What to work on :: A verbatim copy of every entry is required.

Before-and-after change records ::
---+---
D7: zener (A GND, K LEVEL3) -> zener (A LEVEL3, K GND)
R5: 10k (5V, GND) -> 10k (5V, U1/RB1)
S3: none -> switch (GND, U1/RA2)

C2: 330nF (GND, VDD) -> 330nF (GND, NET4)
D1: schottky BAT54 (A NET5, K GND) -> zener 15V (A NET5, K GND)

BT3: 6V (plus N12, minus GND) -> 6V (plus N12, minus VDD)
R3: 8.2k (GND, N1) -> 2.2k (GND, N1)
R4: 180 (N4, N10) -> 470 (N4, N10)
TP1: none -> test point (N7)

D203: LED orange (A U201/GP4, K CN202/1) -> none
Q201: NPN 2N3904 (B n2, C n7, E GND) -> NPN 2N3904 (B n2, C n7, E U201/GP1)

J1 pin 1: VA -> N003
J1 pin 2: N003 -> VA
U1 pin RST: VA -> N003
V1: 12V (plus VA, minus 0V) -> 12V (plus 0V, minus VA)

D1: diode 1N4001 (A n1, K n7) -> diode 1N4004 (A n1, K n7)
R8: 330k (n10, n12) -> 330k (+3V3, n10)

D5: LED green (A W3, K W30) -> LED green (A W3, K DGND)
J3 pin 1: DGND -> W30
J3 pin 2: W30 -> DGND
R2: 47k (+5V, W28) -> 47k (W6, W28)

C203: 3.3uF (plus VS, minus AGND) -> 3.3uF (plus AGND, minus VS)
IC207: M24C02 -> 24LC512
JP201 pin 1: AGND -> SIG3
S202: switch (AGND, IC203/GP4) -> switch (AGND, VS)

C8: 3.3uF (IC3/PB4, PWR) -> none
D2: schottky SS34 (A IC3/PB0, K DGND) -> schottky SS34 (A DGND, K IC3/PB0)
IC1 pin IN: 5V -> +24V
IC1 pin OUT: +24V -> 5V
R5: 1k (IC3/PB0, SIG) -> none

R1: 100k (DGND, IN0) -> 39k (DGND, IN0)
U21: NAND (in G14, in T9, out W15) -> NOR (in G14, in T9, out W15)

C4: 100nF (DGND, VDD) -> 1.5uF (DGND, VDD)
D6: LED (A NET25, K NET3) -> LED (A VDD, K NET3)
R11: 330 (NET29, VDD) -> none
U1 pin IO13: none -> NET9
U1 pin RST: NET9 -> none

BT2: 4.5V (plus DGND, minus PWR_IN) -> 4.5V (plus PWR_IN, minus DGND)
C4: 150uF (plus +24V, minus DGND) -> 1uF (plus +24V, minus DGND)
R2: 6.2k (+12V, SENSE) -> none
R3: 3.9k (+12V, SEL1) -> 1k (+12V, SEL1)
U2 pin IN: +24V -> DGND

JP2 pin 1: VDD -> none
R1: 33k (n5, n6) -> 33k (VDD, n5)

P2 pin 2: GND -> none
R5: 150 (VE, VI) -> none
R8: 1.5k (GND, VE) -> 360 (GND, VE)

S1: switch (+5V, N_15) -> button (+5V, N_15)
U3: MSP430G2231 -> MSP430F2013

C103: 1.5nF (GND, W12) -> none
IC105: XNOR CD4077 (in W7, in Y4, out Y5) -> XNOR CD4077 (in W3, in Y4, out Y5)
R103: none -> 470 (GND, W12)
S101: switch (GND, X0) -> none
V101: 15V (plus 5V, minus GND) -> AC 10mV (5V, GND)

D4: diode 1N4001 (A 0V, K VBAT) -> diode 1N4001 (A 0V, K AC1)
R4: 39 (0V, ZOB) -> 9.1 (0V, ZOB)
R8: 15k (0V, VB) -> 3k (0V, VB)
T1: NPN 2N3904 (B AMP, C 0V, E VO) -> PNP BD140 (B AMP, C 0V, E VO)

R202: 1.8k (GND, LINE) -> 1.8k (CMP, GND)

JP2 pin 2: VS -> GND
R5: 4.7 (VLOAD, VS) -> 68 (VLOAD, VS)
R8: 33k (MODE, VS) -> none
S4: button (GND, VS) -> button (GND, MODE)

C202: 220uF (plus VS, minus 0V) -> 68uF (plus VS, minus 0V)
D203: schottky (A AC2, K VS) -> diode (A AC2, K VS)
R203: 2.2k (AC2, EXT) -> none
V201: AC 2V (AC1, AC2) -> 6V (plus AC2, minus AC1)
---+---
Reply to the exercise ::
D7: zener (A GND, K LEVEL3) -> zener (A LEVEL3, K GND)
R5: 10k (5V, GND) -> 10k (5V, U1/RB1)
S3: none -> switch (GND, U1/RA2)

C2: 330nF (GND, VDD) -> 330nF (GND, NET4)
D1: schottky BAT54 (A NET5, K GND) -> zener 15V (A NET5, K GND)

BT3: 6V (plus N12, minus GND) -> 6V (plus N12, minus VDD)
R3: 8.2k (GND, N1) -> 2.2k (GND, N1)
R4: 180 (N4, N10) -> 470 (N4, N10)
TP1: none -> test point (N7)

D203: LED orange (A U201/GP4, K CN202/1) -> none
Q201: NPN 2N3904 (B n2, C n7, E GND) -> NPN 2N3904 (B n2, C n7, E U201/GP1)

J1 pin 1: VA -> N003
J1 pin 2: N003 -> VA
U1 pin RST: VA -> N003
V1: 12V (plus VA, minus 0V) -> 12V (plus 0V, minus VA)

D1: diode 1N4001 (A n1, K n7) -> diode 1N4004 (A n1, K n7)
R8: 330k (n10, n12) -> 330k (+3V3, n10)

D5: LED green (A W3, K W30) -> LED green (A W3, K DGND)
J3 pin 1: DGND -> W30
J3 pin 2: W30 -> DGND
R2: 47k (+5V, W28) -> 47k (W6, W28)

C203: 3.3uF (plus VS, minus AGND) -> 3.3uF (plus AGND, minus VS)
IC207: M24C02 -> 24LC512
JP201 pin 1: AGND -> SIG3
S202: switch (AGND, IC203/GP4) -> switch (AGND, VS)

C8: 3.3uF (IC3/PB4, PWR) -> none
D2: schottky SS34 (A IC3/PB0, K DGND) -> schottky SS34 (A DGND, K IC3/PB0)
IC1 pin IN: 5V -> +24V
IC1 pin OUT: +24V -> 5V
R5: 1k (IC3/PB0, SIG) -> none

R1: 100k (DGND, IN0) -> 39k (DGND, IN0)
U21: NAND (in G14, in T9, out W15) -> NOR (in G14, in T9, out W15)

C4: 100nF (DGND, VDD) -> 1.5uF (DGND, VDD)
D6: LED (A NET25, K NET3) -> LED (A VDD, K NET3)
R11: 330 (NET29, VDD) -> none
U1 pin IO13: none -> NET9
U1 pin RST: NET9 -> none

BT2: 4.5V (plus DGND, minus PWR_IN) -> 4.5V (plus PWR_IN, minus DGND)
C4: 150uF (plus +24V, minus DGND) -> 1uF (plus +24V, minus DGND)
R2: 6.2k (+12V, SENSE) -> none
R3: 3.9k (+12V, SEL1) -> 1k (+12V, SEL1)
U2 pin IN: +24V -> DGND

JP2 pin 1: VDD -> none
R1: 33k (n5, n6) -> 33k (VDD, n5)

P2 pin 2: GND -> none
R5: 150 (VE, VI) -> none
R8: 1.5k (GND, VE) -> 360 (GND, VE)

S1: switch (+5V, N_15) -> button (+5V, N_15)
U3: MSP430G2231 -> MSP430F2013

C103: 1.5nF (GND, W12) -> none
IC105: XNOR CD4077 (in W7, in Y4, out Y5) -> XNOR CD4077 (in W3, in Y4, out Y5)
R103: none -> 470 (GND, W12)
S101: switch (GND, X0) -> none
V101: 15V (plus 5V, minus GND) -> AC 10mV (5V, GND)

D4: diode 1N4001 (A 0V, K VBAT) -> diode 1N4001 (A 0V, K AC1)
R4: 39 (0V, ZOB) -> 9.1 (0V, ZOB)
R8: 15k (0V, VB) -> 3k (0V, VB)
T1: NPN 2N3904 (B AMP, C 0V, E VO) -> PNP BD140 (B AMP, C 0V, E VO)

R202: 1.8k (GND, LINE) -> 1.8k (CMP, GND)

JP2 pin 2: VS -> GND
R5: 4.7 (VLOAD, VS) -> 68 (VLOAD, VS)
R8: 33k (MODE, VS) -> none
S4: button (GND, VS) -> button (GND, MODE)

C202: 220uF (plus VS, minus 0V) -> 68uF (plus VS, minus 0V)
D203: schottky (A AC2, K VS) -> diode (A AC2, K VS)
R203: 2.2k (AC2, EXT) -> none
V201: AC 2V (AC1, AC2) -> 6V (plus AC2, minus AC1)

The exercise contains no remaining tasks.